Exercise description: Tally the lines in the data that follows that include the word "purple", and report nothing but the total.

-*-

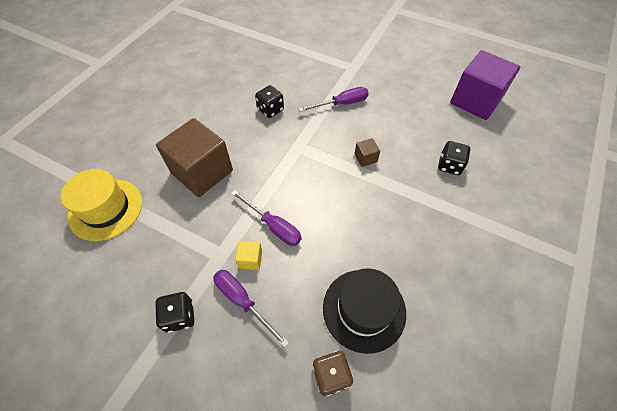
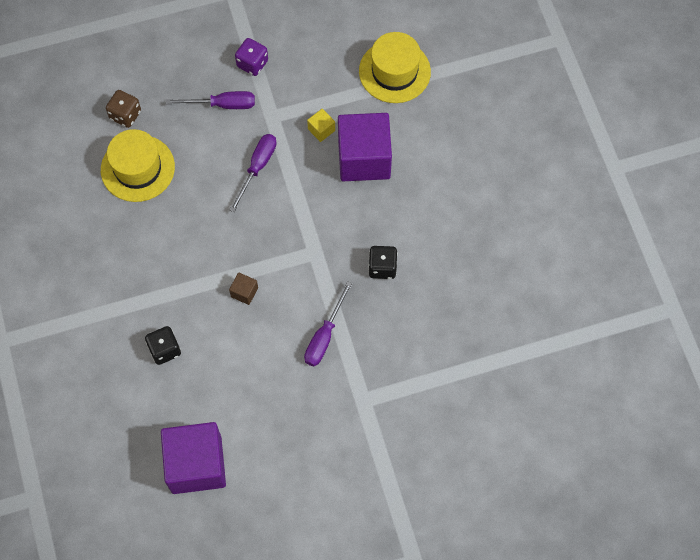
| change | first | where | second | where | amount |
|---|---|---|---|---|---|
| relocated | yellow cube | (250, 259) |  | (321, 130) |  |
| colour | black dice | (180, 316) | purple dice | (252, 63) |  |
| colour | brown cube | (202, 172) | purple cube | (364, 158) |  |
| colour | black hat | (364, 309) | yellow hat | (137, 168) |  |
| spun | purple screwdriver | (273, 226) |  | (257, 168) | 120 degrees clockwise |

-*-

Solved exercise: 3